*ACTIVITY*. The word to look for is "arrow". Report every line of the entries below that has it.

Records from a collection
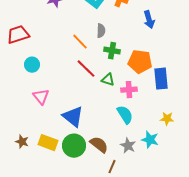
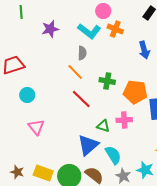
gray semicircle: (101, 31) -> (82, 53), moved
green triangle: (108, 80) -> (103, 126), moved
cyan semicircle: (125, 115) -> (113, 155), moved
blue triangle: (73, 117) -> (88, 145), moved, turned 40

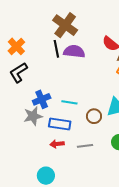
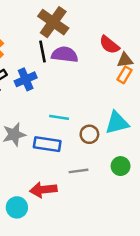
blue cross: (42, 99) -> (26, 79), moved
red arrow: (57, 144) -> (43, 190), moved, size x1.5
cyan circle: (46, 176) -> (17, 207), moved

...

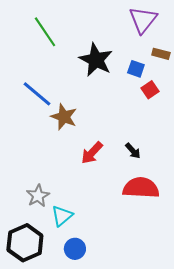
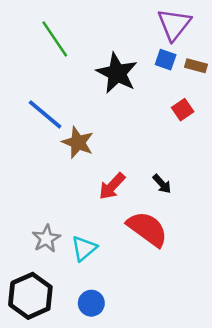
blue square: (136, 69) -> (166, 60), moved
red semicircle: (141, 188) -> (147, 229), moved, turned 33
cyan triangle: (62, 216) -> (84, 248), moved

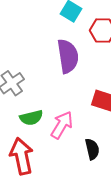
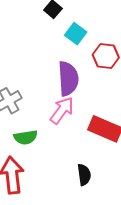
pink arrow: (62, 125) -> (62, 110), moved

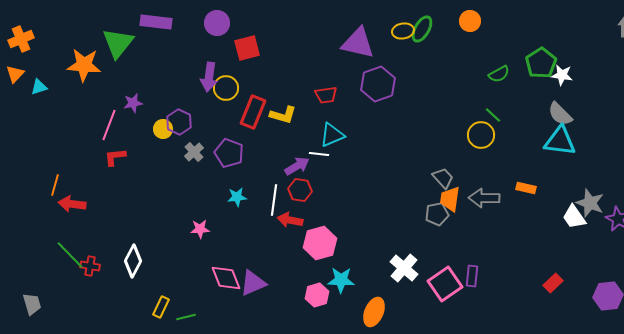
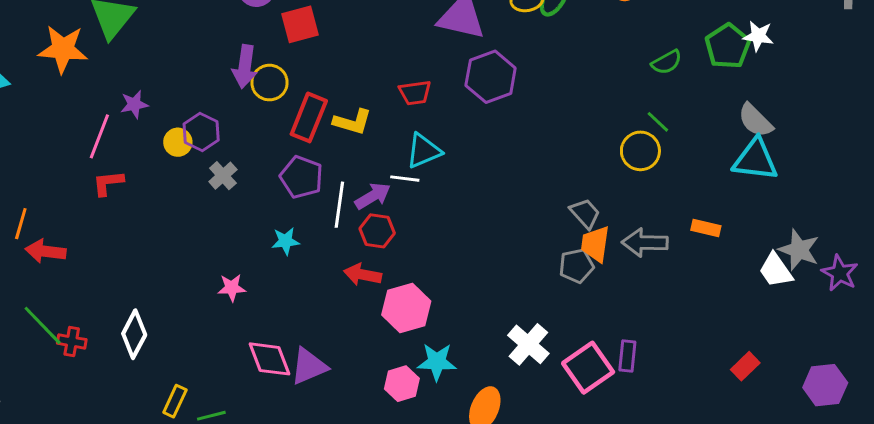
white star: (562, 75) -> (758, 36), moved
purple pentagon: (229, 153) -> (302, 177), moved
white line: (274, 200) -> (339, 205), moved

*TASK OUTPUT*.
red arrow: (57, 144) -> (43, 190), moved, size x1.5
pink arrow: (62, 125) -> (62, 110), moved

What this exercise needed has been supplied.